● PROBLEM DESCRIPTION: The answer must consist of each line of the records below that contains the string "plus".

● DATA:
☆ ☆ ☆ ☆ ☆ ☆ ☆
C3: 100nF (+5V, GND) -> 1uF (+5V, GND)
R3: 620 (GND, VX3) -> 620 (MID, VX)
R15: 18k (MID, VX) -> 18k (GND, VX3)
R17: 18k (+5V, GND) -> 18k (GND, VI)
☆ ☆ ☆ ☆ ☆ ☆ ☆
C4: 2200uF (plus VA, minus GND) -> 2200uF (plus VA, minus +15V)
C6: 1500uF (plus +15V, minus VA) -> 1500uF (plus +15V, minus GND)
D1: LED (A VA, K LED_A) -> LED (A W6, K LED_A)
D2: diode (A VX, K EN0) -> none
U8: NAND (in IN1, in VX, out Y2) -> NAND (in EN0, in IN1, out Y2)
☆ ☆ ☆ ☆ ☆ ☆ ☆
● RESULT:
C4: 2200uF (plus VA, minus GND) -> 2200uF (plus VA, minus +15V)
C6: 1500uF (plus +15V, minus VA) -> 1500uF (plus +15V, minus GND)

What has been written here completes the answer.